[Opening Entries provided section]
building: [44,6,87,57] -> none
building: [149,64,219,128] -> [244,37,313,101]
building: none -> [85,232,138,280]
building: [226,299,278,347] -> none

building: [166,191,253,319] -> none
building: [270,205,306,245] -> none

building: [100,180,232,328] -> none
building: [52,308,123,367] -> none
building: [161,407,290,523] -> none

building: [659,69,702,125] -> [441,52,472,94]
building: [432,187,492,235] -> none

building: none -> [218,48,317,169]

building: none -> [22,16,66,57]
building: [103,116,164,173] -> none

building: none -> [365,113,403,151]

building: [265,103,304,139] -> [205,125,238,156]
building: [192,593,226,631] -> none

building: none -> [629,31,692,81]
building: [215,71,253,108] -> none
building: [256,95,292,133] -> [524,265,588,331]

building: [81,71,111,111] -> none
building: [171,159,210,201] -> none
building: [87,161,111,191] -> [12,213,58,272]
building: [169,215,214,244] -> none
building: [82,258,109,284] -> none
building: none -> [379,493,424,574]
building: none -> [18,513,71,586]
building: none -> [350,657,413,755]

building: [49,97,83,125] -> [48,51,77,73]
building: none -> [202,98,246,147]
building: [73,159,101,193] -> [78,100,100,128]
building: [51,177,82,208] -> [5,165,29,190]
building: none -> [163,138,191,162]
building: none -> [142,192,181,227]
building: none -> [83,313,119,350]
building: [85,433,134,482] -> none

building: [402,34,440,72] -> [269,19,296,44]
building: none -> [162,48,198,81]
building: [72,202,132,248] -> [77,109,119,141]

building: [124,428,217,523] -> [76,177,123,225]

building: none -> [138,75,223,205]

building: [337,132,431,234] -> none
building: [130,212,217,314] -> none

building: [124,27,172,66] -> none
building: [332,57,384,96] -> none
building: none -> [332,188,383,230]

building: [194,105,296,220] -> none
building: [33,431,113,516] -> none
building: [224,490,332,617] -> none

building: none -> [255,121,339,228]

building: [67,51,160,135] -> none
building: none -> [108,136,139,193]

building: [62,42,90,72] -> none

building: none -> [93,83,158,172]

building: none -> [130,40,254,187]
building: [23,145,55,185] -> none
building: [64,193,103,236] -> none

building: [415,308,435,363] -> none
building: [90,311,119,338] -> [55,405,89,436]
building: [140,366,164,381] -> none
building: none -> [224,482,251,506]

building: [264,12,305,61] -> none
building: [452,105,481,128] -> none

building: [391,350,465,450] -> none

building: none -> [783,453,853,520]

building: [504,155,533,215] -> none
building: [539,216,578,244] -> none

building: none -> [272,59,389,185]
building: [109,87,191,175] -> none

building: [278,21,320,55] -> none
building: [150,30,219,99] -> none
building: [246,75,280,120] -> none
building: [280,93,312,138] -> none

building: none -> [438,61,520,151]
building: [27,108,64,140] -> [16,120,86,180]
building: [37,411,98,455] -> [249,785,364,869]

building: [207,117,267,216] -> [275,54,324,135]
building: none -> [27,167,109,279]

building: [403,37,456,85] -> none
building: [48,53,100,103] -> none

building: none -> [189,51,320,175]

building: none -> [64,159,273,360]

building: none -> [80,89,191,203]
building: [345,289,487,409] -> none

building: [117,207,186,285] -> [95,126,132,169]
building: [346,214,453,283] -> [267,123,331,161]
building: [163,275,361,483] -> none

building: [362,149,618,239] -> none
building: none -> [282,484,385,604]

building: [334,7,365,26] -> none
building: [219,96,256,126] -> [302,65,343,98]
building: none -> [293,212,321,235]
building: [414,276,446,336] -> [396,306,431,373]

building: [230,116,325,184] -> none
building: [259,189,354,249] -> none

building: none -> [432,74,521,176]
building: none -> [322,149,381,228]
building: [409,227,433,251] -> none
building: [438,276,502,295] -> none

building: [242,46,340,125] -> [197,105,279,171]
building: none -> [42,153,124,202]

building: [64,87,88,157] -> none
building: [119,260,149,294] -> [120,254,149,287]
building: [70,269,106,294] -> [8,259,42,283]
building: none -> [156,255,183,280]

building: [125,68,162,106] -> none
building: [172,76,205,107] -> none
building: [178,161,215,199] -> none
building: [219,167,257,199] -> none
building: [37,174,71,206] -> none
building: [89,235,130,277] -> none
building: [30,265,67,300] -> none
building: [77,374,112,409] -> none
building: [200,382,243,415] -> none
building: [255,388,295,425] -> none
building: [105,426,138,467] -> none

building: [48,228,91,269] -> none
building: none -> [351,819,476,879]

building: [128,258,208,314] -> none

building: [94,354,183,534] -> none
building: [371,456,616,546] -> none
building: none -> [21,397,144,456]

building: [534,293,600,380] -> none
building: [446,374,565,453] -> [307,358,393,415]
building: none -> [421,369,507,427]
[Closing Entries provided section]
→ Exercise
Exactly as written, give the records again.

→ Task solution
building: [44,6,87,57] -> none
building: [149,64,219,128] -> [244,37,313,101]
building: none -> [85,232,138,280]
building: [226,299,278,347] -> none

building: [166,191,253,319] -> none
building: [270,205,306,245] -> none

building: [100,180,232,328] -> none
building: [52,308,123,367] -> none
building: [161,407,290,523] -> none

building: [659,69,702,125] -> [441,52,472,94]
building: [432,187,492,235] -> none

building: none -> [218,48,317,169]

building: none -> [22,16,66,57]
building: [103,116,164,173] -> none

building: none -> [365,113,403,151]

building: [265,103,304,139] -> [205,125,238,156]
building: [192,593,226,631] -> none

building: none -> [629,31,692,81]
building: [215,71,253,108] -> none
building: [256,95,292,133] -> [524,265,588,331]

building: [81,71,111,111] -> none
building: [171,159,210,201] -> none
building: [87,161,111,191] -> [12,213,58,272]
building: [169,215,214,244] -> none
building: [82,258,109,284] -> none
building: none -> [379,493,424,574]
building: none -> [18,513,71,586]
building: none -> [350,657,413,755]

building: [49,97,83,125] -> [48,51,77,73]
building: none -> [202,98,246,147]
building: [73,159,101,193] -> [78,100,100,128]
building: [51,177,82,208] -> [5,165,29,190]
building: none -> [163,138,191,162]
building: none -> [142,192,181,227]
building: none -> [83,313,119,350]
building: [85,433,134,482] -> none

building: [402,34,440,72] -> [269,19,296,44]
building: none -> [162,48,198,81]
building: [72,202,132,248] -> [77,109,119,141]

building: [124,428,217,523] -> [76,177,123,225]

building: none -> [138,75,223,205]

building: [337,132,431,234] -> none
building: [130,212,217,314] -> none

building: [124,27,172,66] -> none
building: [332,57,384,96] -> none
building: none -> [332,188,383,230]

building: [194,105,296,220] -> none
building: [33,431,113,516] -> none
building: [224,490,332,617] -> none

building: none -> [255,121,339,228]

building: [67,51,160,135] -> none
building: none -> [108,136,139,193]

building: [62,42,90,72] -> none

building: none -> [93,83,158,172]

building: none -> [130,40,254,187]
building: [23,145,55,185] -> none
building: [64,193,103,236] -> none

building: [415,308,435,363] -> none
building: [90,311,119,338] -> [55,405,89,436]
building: [140,366,164,381] -> none
building: none -> [224,482,251,506]

building: [264,12,305,61] -> none
building: [452,105,481,128] -> none

building: [391,350,465,450] -> none

building: none -> [783,453,853,520]

building: [504,155,533,215] -> none
building: [539,216,578,244] -> none

building: none -> [272,59,389,185]
building: [109,87,191,175] -> none

building: [278,21,320,55] -> none
building: [150,30,219,99] -> none
building: [246,75,280,120] -> none
building: [280,93,312,138] -> none

building: none -> [438,61,520,151]
building: [27,108,64,140] -> [16,120,86,180]
building: [37,411,98,455] -> [249,785,364,869]

building: [207,117,267,216] -> [275,54,324,135]
building: none -> [27,167,109,279]

building: [403,37,456,85] -> none
building: [48,53,100,103] -> none

building: none -> [189,51,320,175]

building: none -> [64,159,273,360]

building: none -> [80,89,191,203]
building: [345,289,487,409] -> none

building: [117,207,186,285] -> [95,126,132,169]
building: [346,214,453,283] -> [267,123,331,161]
building: [163,275,361,483] -> none

building: [362,149,618,239] -> none
building: none -> [282,484,385,604]

building: [334,7,365,26] -> none
building: [219,96,256,126] -> [302,65,343,98]
building: none -> [293,212,321,235]
building: [414,276,446,336] -> [396,306,431,373]

building: [230,116,325,184] -> none
building: [259,189,354,249] -> none

building: none -> [432,74,521,176]
building: none -> [322,149,381,228]
building: [409,227,433,251] -> none
building: [438,276,502,295] -> none

building: [242,46,340,125] -> [197,105,279,171]
building: none -> [42,153,124,202]

building: [64,87,88,157] -> none
building: [119,260,149,294] -> [120,254,149,287]
building: [70,269,106,294] -> [8,259,42,283]
building: none -> [156,255,183,280]

building: [125,68,162,106] -> none
building: [172,76,205,107] -> none
building: [178,161,215,199] -> none
building: [219,167,257,199] -> none
building: [37,174,71,206] -> none
building: [89,235,130,277] -> none
building: [30,265,67,300] -> none
building: [77,374,112,409] -> none
building: [200,382,243,415] -> none
building: [255,388,295,425] -> none
building: [105,426,138,467] -> none

building: [48,228,91,269] -> none
building: none -> [351,819,476,879]

building: [128,258,208,314] -> none

building: [94,354,183,534] -> none
building: [371,456,616,546] -> none
building: none -> [21,397,144,456]

building: [534,293,600,380] -> none
building: [446,374,565,453] -> [307,358,393,415]
building: none -> [421,369,507,427]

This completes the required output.